* WHAT IS REQUIRED
Give back, exactly as written, the lines of the listing from the top through the line holding "black toothbrush: 1 -> 4", and nothing more. Exclude pictures.

[Start of section]

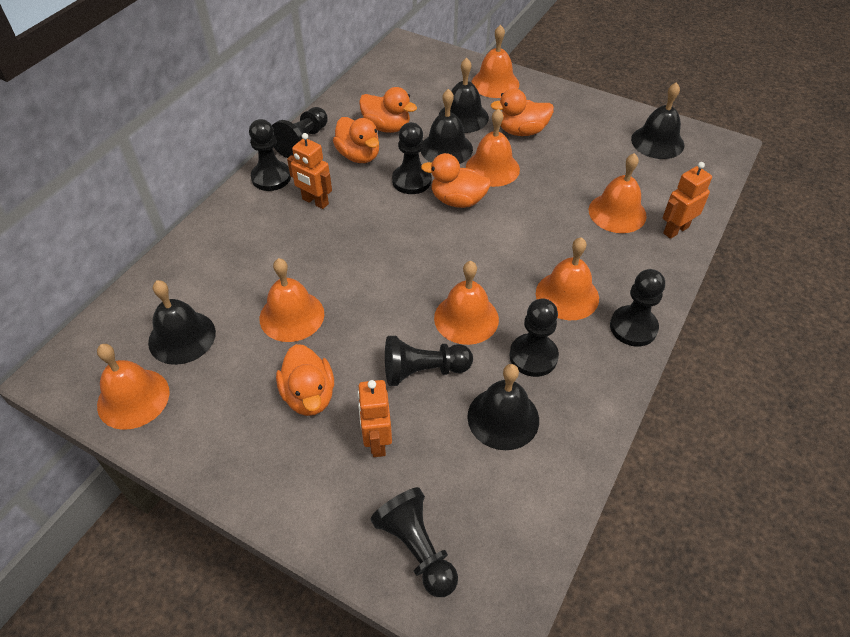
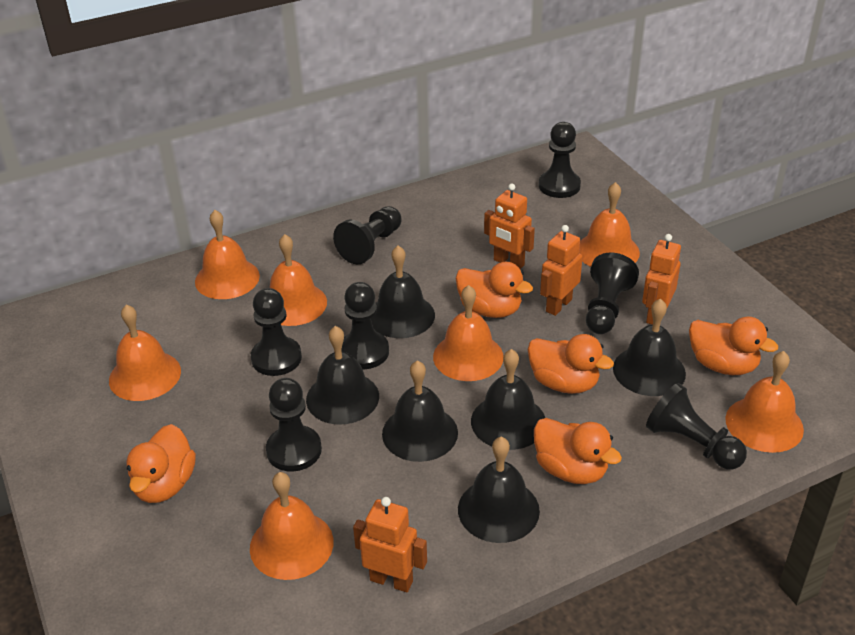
black bell: 5 -> 6
orange robot: 3 -> 4

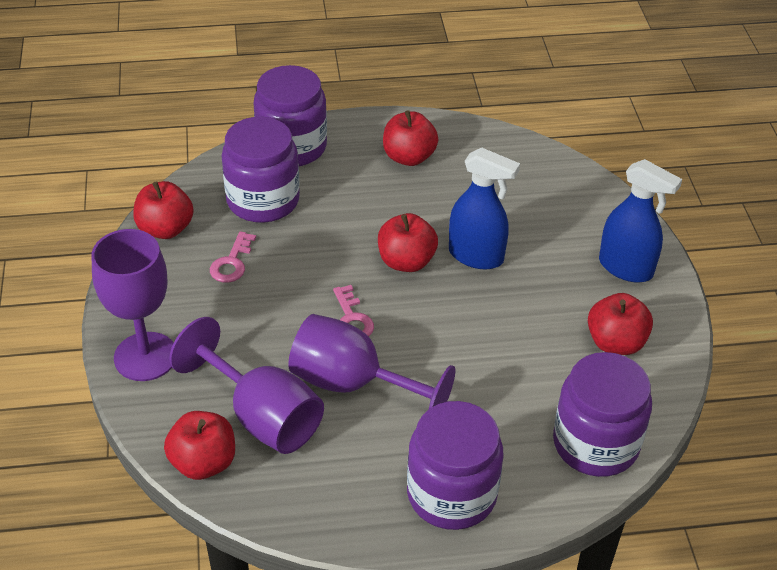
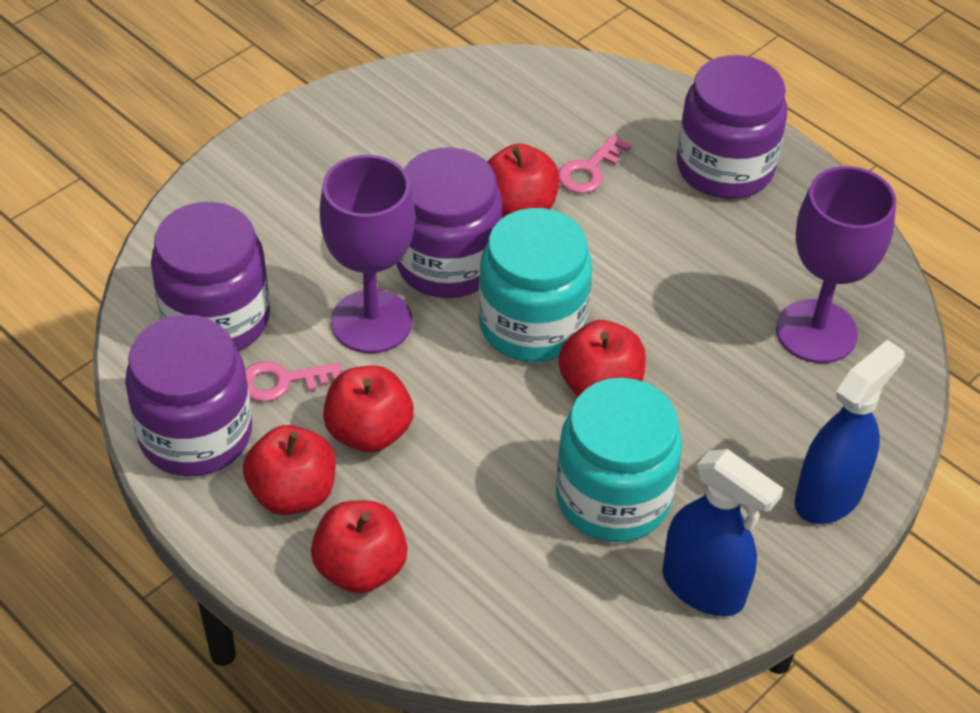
purple goblet: 3 -> 2
turquoise jar: 0 -> 2

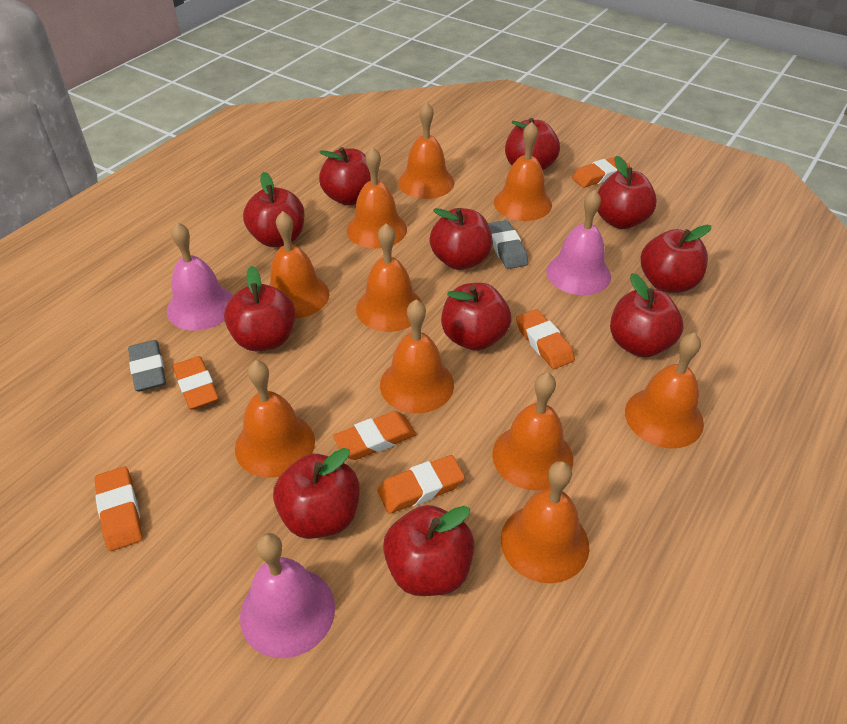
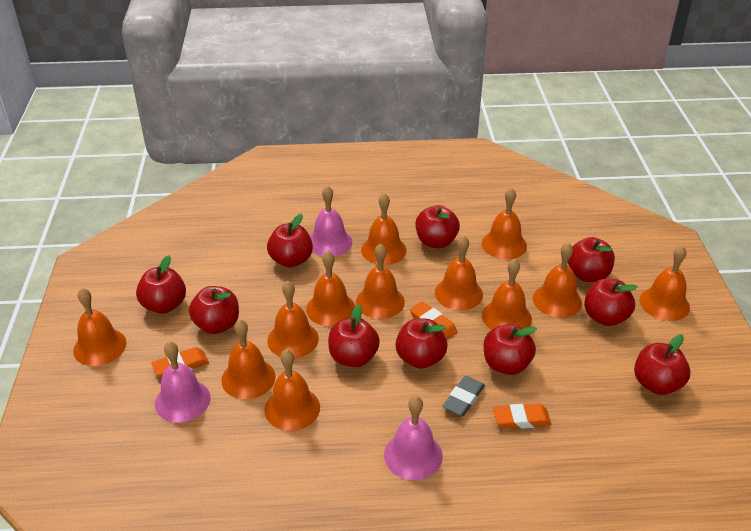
grey eraser: 2 -> 1
orange bell: 10 -> 12
orange eraser: 6 -> 3
red apple: 11 -> 10

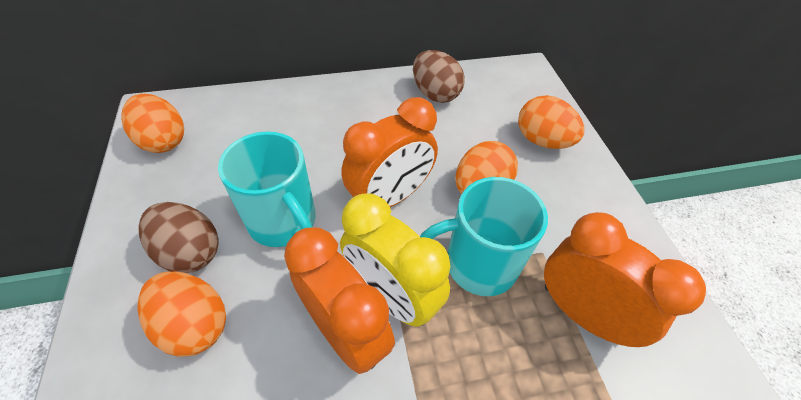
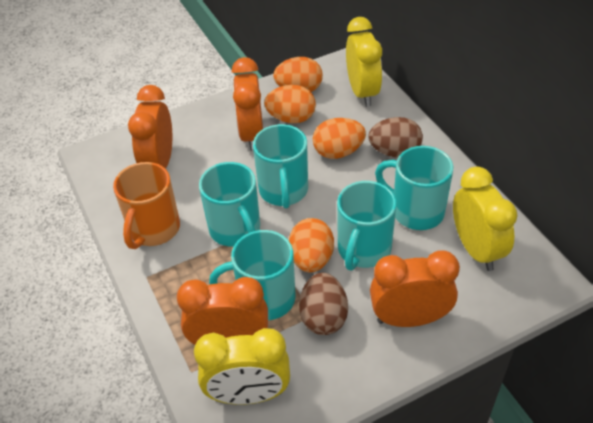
orange clock: 3 -> 4
orange mug: 0 -> 1
turquoise mug: 2 -> 5
yellow clock: 1 -> 3

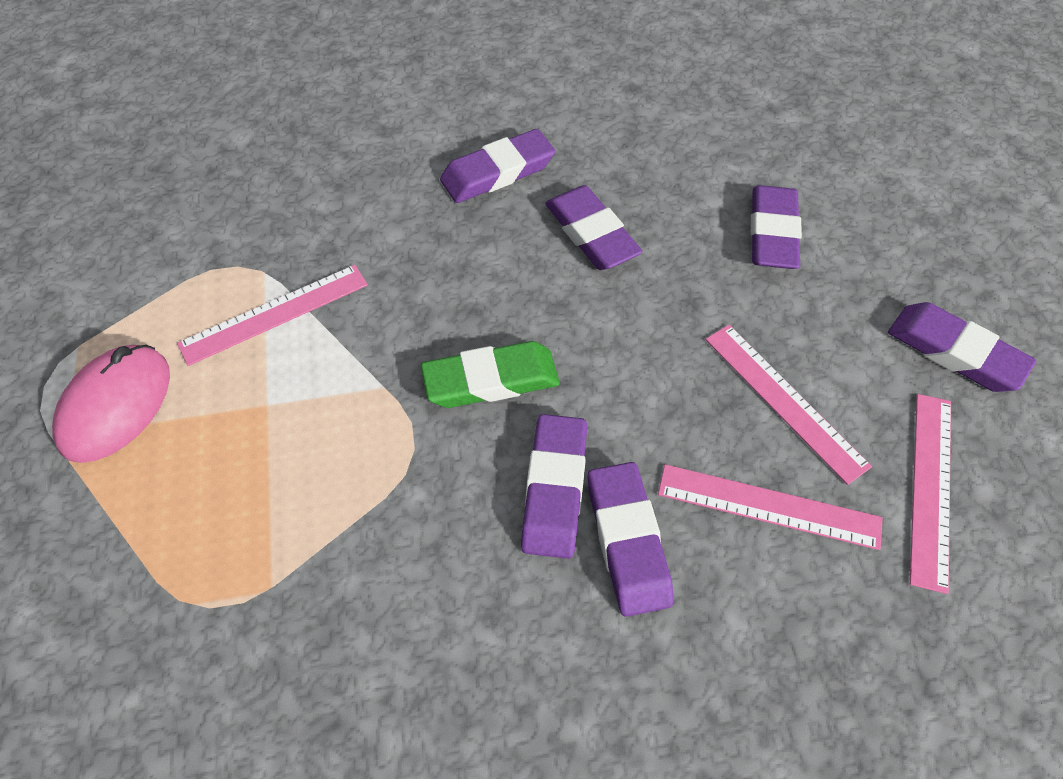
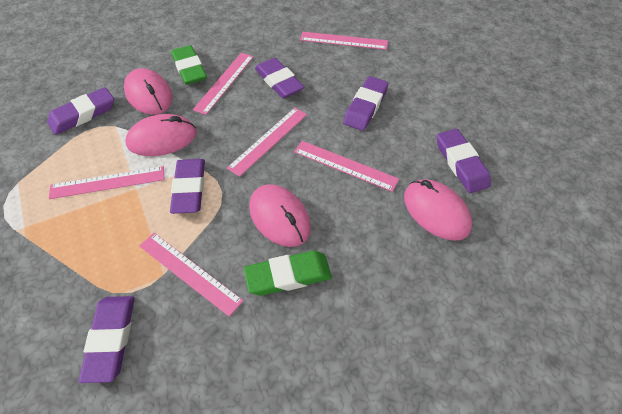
green eraser: 1 -> 2
pink mouse: 1 -> 4
pink ruler: 4 -> 6

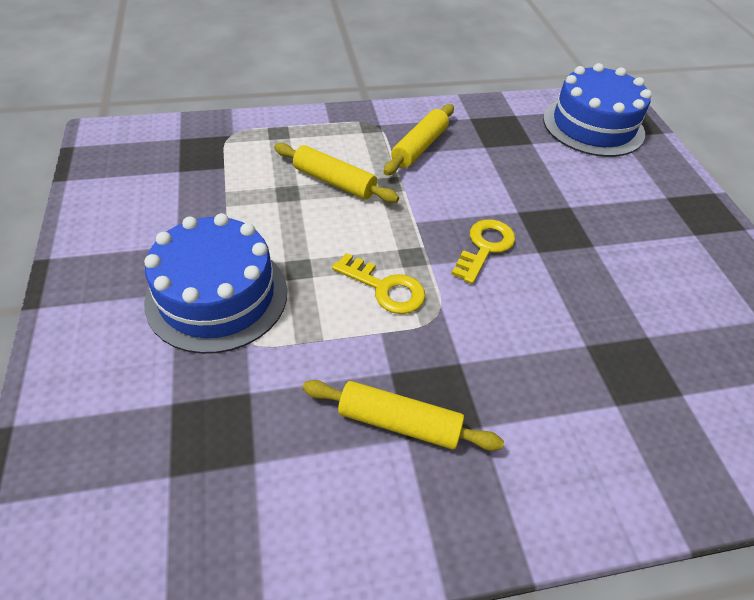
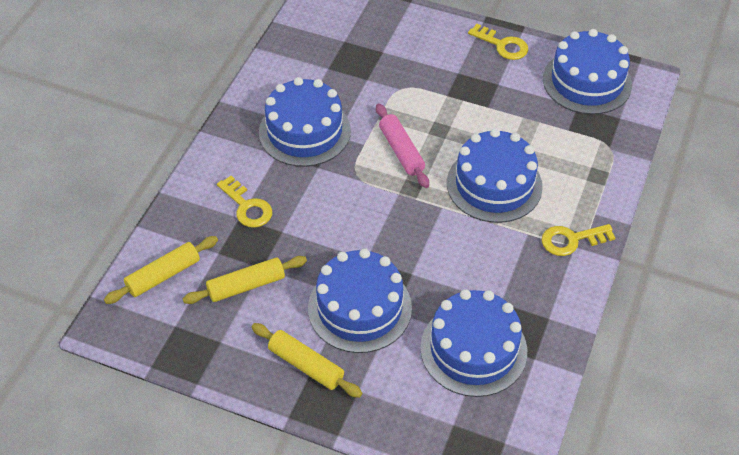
blue cake: 2 -> 5
pink rolling pin: 0 -> 1
yellow key: 2 -> 3

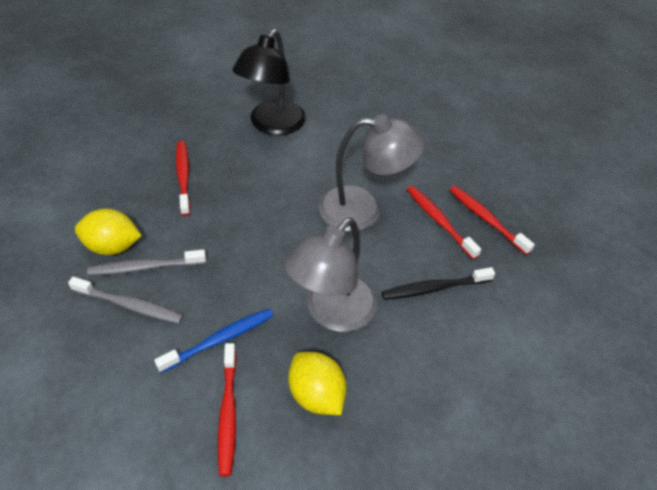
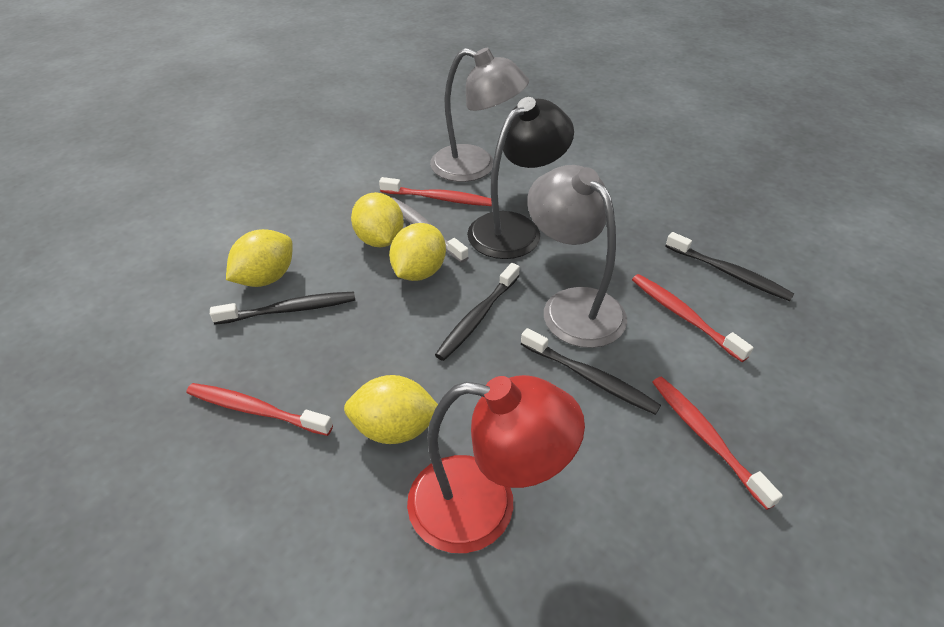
black toothbrush: 1 -> 4
blue toothbrush: 1 -> 0
grey toothbrush: 2 -> 1
red lamp: 0 -> 1
yellow lemon: 2 -> 4

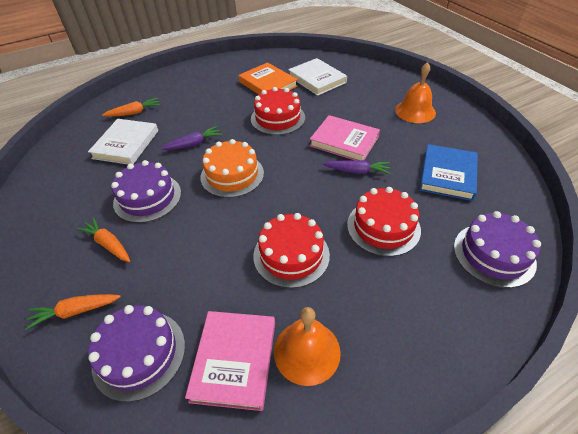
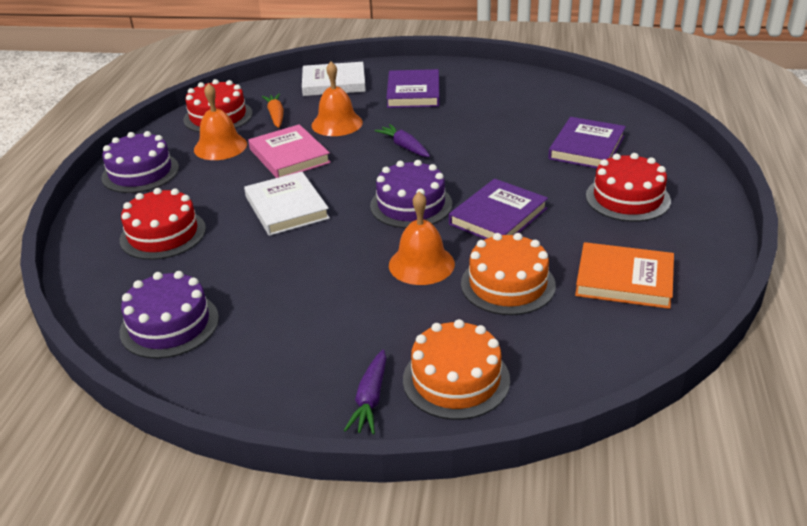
blue book: 1 -> 0
orange bell: 2 -> 3
orange cake: 1 -> 2
orange carrot: 3 -> 1
pink book: 2 -> 1
purple book: 0 -> 3

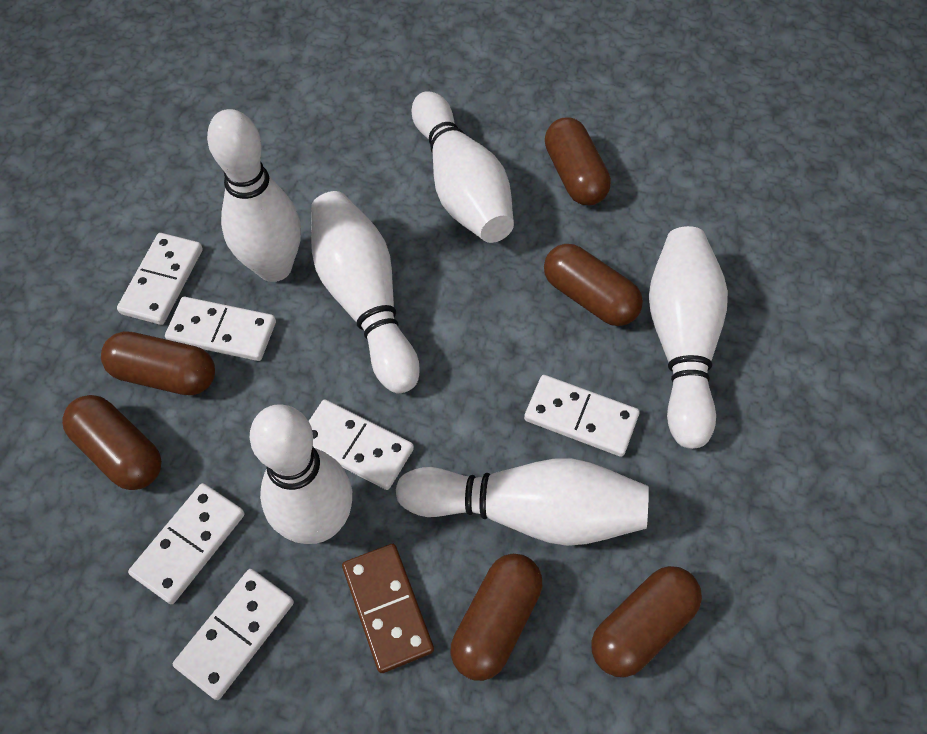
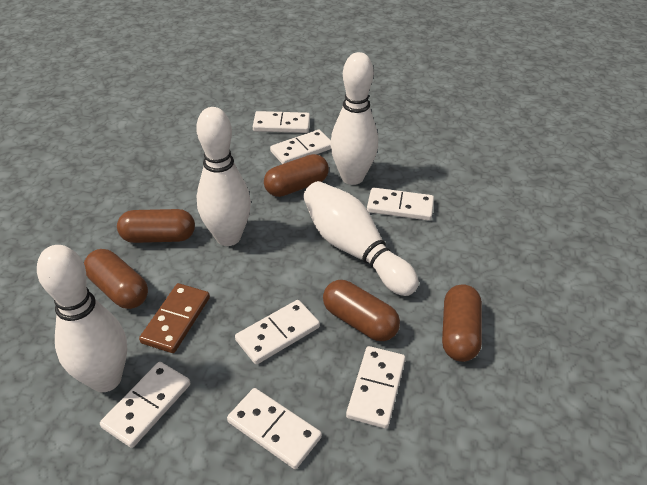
brown capsule: 6 -> 5
white bowling pin: 6 -> 4
white domino: 6 -> 7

[End of section]

* RESPONSE BOX
black bell: 5 -> 6
orange robot: 3 -> 4

purple goblet: 3 -> 2
turquoise jar: 0 -> 2

grey eraser: 2 -> 1
orange bell: 10 -> 12
orange eraser: 6 -> 3
red apple: 11 -> 10

orange clock: 3 -> 4
orange mug: 0 -> 1
turquoise mug: 2 -> 5
yellow clock: 1 -> 3

green eraser: 1 -> 2
pink mouse: 1 -> 4
pink ruler: 4 -> 6

blue cake: 2 -> 5
pink rolling pin: 0 -> 1
yellow key: 2 -> 3

black toothbrush: 1 -> 4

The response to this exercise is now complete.